### Exercise directions
What is the number of lines in the data that hold the string "none"? Reply with that number only.

[Recorded information — start]

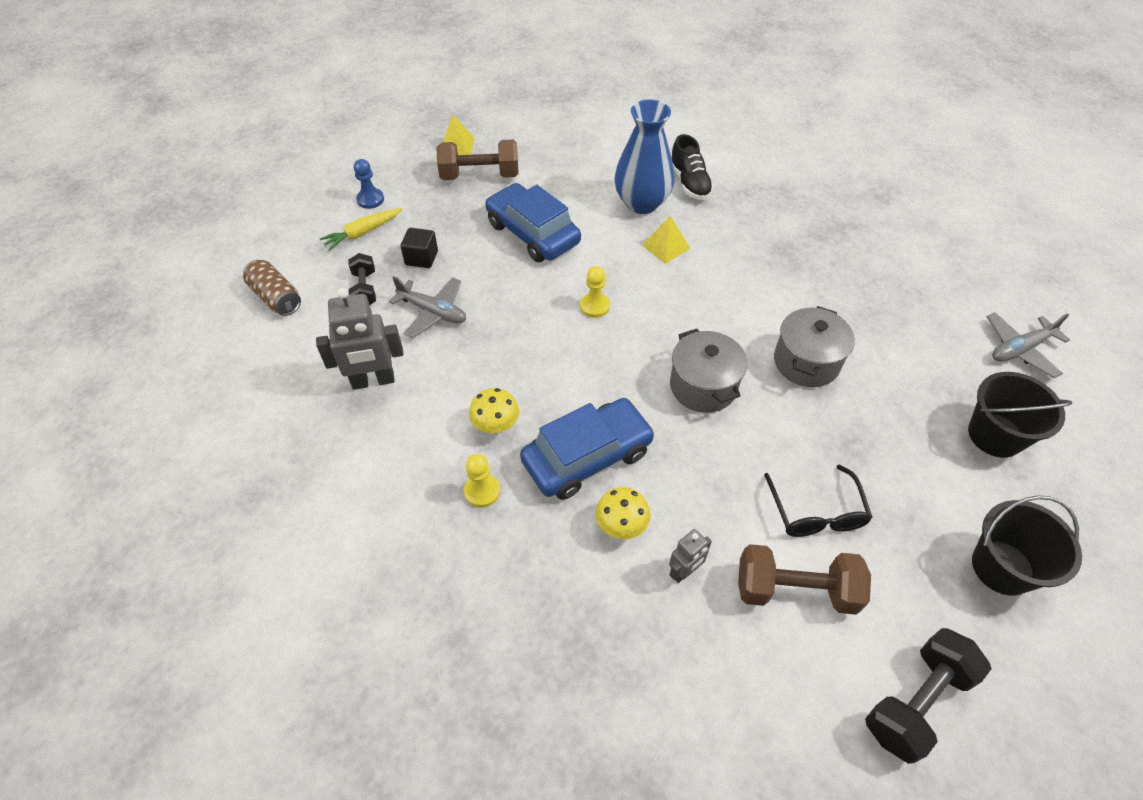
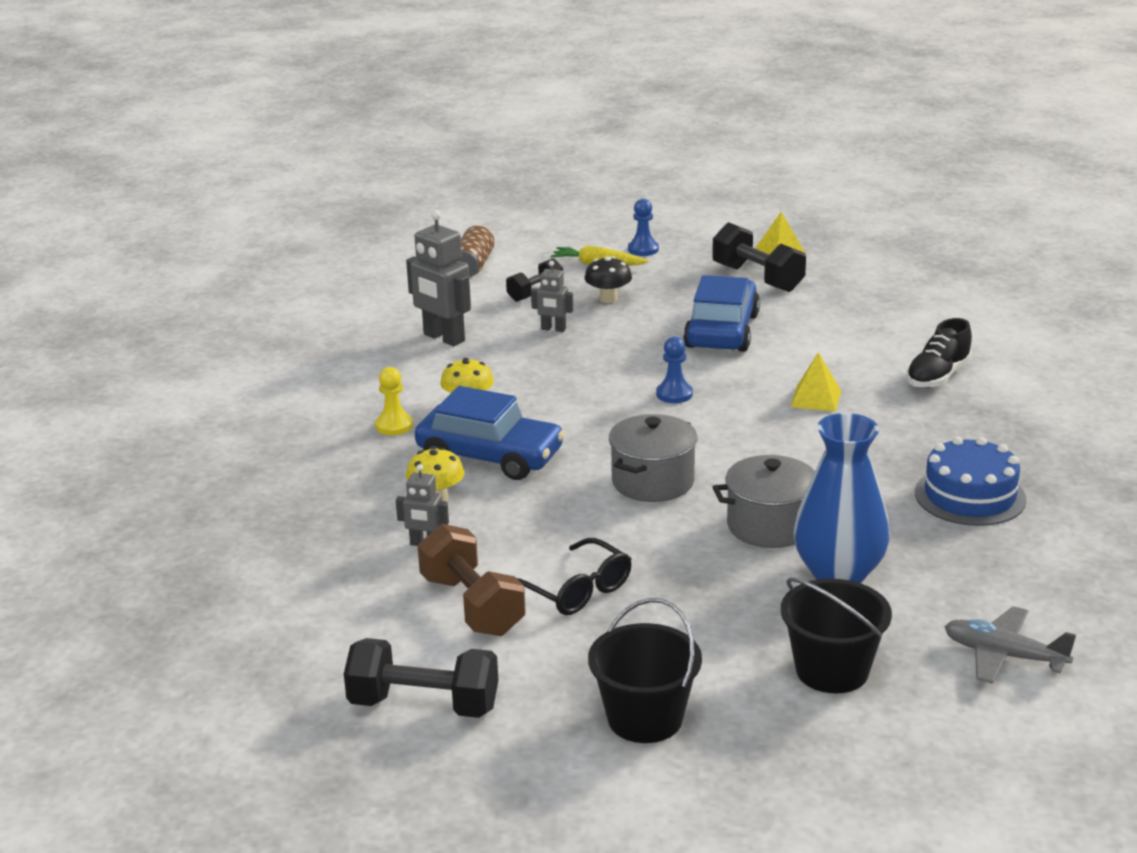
camera: 55 degrees right, 25 degrees down
grey plane [389,276,466,338] -> grey robot [531,261,573,332]
black cube [400,228,438,268] -> black mushroom [584,257,632,303]
brown dumbbell [436,139,518,180] -> black dumbbell [712,222,806,292]
yellow pawn [580,266,610,318] -> blue pawn [656,336,693,403]
blue vase [614,99,674,214] -> blue vase moved to [794,413,890,583]
black glasses [764,465,873,537] -> black glasses turned 90 degrees counterclockwise [517,538,632,615]
none -> blue cake [915,436,1027,526]

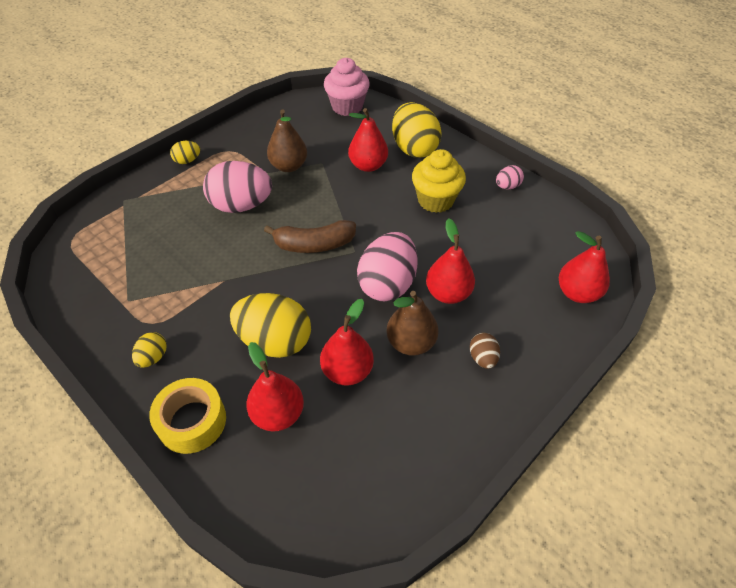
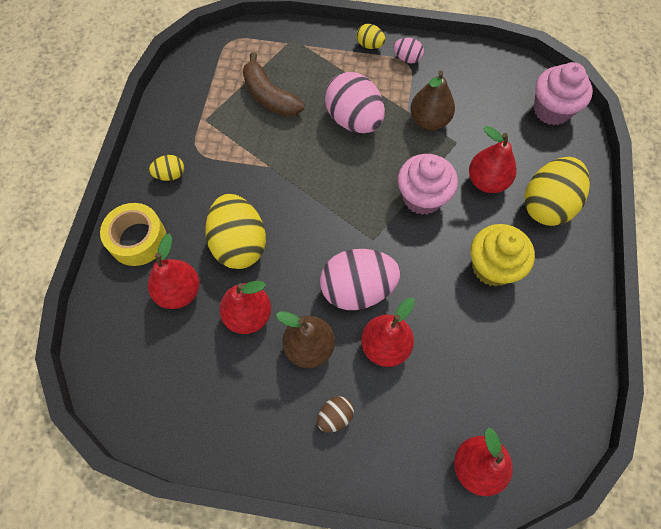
camera: 55 degrees right, 15 degrees up
brown banana [264,220,356,253] -> brown banana moved to [243,52,304,117]
pink egg [496,165,524,189] -> pink egg moved to [393,38,424,64]
none -> pink cupcake [398,154,458,215]

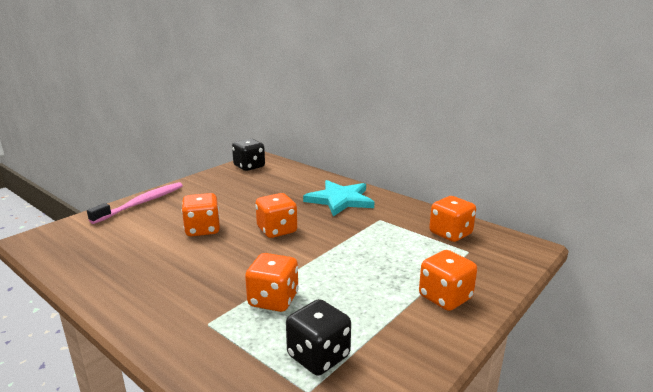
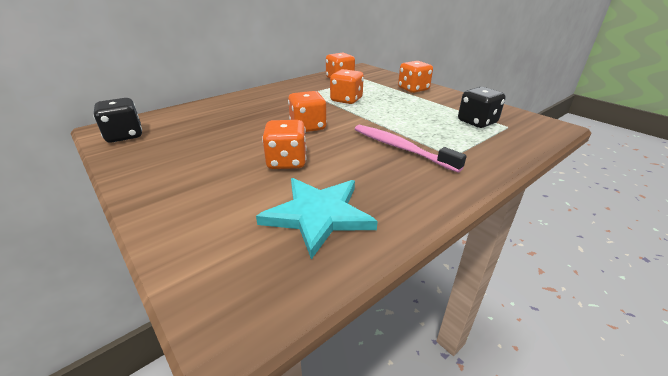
camera: 80 degrees left, 10 degrees up
pink toothbrush [87,182,183,224] -> pink toothbrush moved to [355,125,467,173]
orange dice [245,253,299,312] -> orange dice moved to [330,69,364,104]
turquoise star [303,180,374,216] -> turquoise star moved to [256,178,378,259]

[Recorded information — finish]

### The completed task
2